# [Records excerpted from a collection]
------------------------------------------------------------------------
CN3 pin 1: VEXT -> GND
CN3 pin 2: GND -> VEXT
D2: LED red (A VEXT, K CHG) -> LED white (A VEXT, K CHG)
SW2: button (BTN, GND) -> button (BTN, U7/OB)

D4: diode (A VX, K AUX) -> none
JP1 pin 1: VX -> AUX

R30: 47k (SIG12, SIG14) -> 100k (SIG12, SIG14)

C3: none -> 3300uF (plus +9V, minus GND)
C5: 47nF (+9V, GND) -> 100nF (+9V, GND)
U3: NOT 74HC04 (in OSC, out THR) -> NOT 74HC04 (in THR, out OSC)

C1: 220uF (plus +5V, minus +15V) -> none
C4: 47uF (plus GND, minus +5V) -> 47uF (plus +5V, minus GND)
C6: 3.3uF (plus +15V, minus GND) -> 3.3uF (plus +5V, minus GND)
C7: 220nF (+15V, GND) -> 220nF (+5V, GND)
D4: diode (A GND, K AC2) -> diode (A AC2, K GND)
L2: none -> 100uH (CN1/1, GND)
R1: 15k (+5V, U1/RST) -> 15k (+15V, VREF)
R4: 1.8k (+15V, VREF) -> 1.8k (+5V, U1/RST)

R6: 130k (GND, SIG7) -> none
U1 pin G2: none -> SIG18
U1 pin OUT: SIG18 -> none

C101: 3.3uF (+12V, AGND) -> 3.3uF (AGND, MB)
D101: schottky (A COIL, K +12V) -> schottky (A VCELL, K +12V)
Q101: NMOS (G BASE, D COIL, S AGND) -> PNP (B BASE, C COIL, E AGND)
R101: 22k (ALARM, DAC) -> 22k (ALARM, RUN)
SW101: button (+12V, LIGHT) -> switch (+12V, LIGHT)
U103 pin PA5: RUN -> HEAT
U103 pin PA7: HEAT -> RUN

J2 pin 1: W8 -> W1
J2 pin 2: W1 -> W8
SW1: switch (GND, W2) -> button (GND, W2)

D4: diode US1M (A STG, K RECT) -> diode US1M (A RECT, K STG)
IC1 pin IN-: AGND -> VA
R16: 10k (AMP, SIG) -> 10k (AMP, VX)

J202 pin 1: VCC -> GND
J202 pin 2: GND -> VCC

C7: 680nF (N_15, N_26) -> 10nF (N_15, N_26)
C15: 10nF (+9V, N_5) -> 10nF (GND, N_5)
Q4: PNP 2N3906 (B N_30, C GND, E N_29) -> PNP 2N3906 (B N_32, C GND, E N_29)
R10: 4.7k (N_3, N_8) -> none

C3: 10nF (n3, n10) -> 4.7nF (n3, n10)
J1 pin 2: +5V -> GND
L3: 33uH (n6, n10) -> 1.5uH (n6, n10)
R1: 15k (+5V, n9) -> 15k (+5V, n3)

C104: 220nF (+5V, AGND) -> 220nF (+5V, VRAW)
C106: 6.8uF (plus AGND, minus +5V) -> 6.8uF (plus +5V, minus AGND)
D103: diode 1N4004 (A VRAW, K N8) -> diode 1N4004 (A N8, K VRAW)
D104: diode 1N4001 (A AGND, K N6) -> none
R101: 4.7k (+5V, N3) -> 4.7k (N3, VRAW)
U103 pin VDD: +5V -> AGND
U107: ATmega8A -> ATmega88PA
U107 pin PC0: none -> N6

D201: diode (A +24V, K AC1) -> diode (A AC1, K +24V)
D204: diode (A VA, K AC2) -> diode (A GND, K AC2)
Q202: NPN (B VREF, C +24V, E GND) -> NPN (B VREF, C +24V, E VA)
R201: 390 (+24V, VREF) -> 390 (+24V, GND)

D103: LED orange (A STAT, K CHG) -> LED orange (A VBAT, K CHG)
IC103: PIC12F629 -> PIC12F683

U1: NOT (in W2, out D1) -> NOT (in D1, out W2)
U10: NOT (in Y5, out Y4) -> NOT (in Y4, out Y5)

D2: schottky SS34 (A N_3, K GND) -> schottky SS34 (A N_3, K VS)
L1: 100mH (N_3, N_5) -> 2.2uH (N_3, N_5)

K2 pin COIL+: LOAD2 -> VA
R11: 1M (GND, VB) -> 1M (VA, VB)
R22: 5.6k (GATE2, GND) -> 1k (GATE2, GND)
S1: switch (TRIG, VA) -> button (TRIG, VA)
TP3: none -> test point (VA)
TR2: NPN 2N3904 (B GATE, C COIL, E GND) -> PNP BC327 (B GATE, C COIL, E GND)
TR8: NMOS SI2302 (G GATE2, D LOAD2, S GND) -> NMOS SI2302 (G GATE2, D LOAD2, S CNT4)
------------------------------------------------------------------------
Please output every record exactly as it appears.

# [Answer for the task]
CN3 pin 1: VEXT -> GND
CN3 pin 2: GND -> VEXT
D2: LED red (A VEXT, K CHG) -> LED white (A VEXT, K CHG)
SW2: button (BTN, GND) -> button (BTN, U7/OB)

D4: diode (A VX, K AUX) -> none
JP1 pin 1: VX -> AUX

R30: 47k (SIG12, SIG14) -> 100k (SIG12, SIG14)

C3: none -> 3300uF (plus +9V, minus GND)
C5: 47nF (+9V, GND) -> 100nF (+9V, GND)
U3: NOT 74HC04 (in OSC, out THR) -> NOT 74HC04 (in THR, out OSC)

C1: 220uF (plus +5V, minus +15V) -> none
C4: 47uF (plus GND, minus +5V) -> 47uF (plus +5V, minus GND)
C6: 3.3uF (plus +15V, minus GND) -> 3.3uF (plus +5V, minus GND)
C7: 220nF (+15V, GND) -> 220nF (+5V, GND)
D4: diode (A GND, K AC2) -> diode (A AC2, K GND)
L2: none -> 100uH (CN1/1, GND)
R1: 15k (+5V, U1/RST) -> 15k (+15V, VREF)
R4: 1.8k (+15V, VREF) -> 1.8k (+5V, U1/RST)

R6: 130k (GND, SIG7) -> none
U1 pin G2: none -> SIG18
U1 pin OUT: SIG18 -> none

C101: 3.3uF (+12V, AGND) -> 3.3uF (AGND, MB)
D101: schottky (A COIL, K +12V) -> schottky (A VCELL, K +12V)
Q101: NMOS (G BASE, D COIL, S AGND) -> PNP (B BASE, C COIL, E AGND)
R101: 22k (ALARM, DAC) -> 22k (ALARM, RUN)
SW101: button (+12V, LIGHT) -> switch (+12V, LIGHT)
U103 pin PA5: RUN -> HEAT
U103 pin PA7: HEAT -> RUN

J2 pin 1: W8 -> W1
J2 pin 2: W1 -> W8
SW1: switch (GND, W2) -> button (GND, W2)

D4: diode US1M (A STG, K RECT) -> diode US1M (A RECT, K STG)
IC1 pin IN-: AGND -> VA
R16: 10k (AMP, SIG) -> 10k (AMP, VX)

J202 pin 1: VCC -> GND
J202 pin 2: GND -> VCC

C7: 680nF (N_15, N_26) -> 10nF (N_15, N_26)
C15: 10nF (+9V, N_5) -> 10nF (GND, N_5)
Q4: PNP 2N3906 (B N_30, C GND, E N_29) -> PNP 2N3906 (B N_32, C GND, E N_29)
R10: 4.7k (N_3, N_8) -> none

C3: 10nF (n3, n10) -> 4.7nF (n3, n10)
J1 pin 2: +5V -> GND
L3: 33uH (n6, n10) -> 1.5uH (n6, n10)
R1: 15k (+5V, n9) -> 15k (+5V, n3)

C104: 220nF (+5V, AGND) -> 220nF (+5V, VRAW)
C106: 6.8uF (plus AGND, minus +5V) -> 6.8uF (plus +5V, minus AGND)
D103: diode 1N4004 (A VRAW, K N8) -> diode 1N4004 (A N8, K VRAW)
D104: diode 1N4001 (A AGND, K N6) -> none
R101: 4.7k (+5V, N3) -> 4.7k (N3, VRAW)
U103 pin VDD: +5V -> AGND
U107: ATmega8A -> ATmega88PA
U107 pin PC0: none -> N6

D201: diode (A +24V, K AC1) -> diode (A AC1, K +24V)
D204: diode (A VA, K AC2) -> diode (A GND, K AC2)
Q202: NPN (B VREF, C +24V, E GND) -> NPN (B VREF, C +24V, E VA)
R201: 390 (+24V, VREF) -> 390 (+24V, GND)

D103: LED orange (A STAT, K CHG) -> LED orange (A VBAT, K CHG)
IC103: PIC12F629 -> PIC12F683

U1: NOT (in W2, out D1) -> NOT (in D1, out W2)
U10: NOT (in Y5, out Y4) -> NOT (in Y4, out Y5)

D2: schottky SS34 (A N_3, K GND) -> schottky SS34 (A N_3, K VS)
L1: 100mH (N_3, N_5) -> 2.2uH (N_3, N_5)

K2 pin COIL+: LOAD2 -> VA
R11: 1M (GND, VB) -> 1M (VA, VB)
R22: 5.6k (GATE2, GND) -> 1k (GATE2, GND)
S1: switch (TRIG, VA) -> button (TRIG, VA)
TP3: none -> test point (VA)
TR2: NPN 2N3904 (B GATE, C COIL, E GND) -> PNP BC327 (B GATE, C COIL, E GND)
TR8: NMOS SI2302 (G GATE2, D LOAD2, S GND) -> NMOS SI2302 (G GATE2, D LOAD2, S CNT4)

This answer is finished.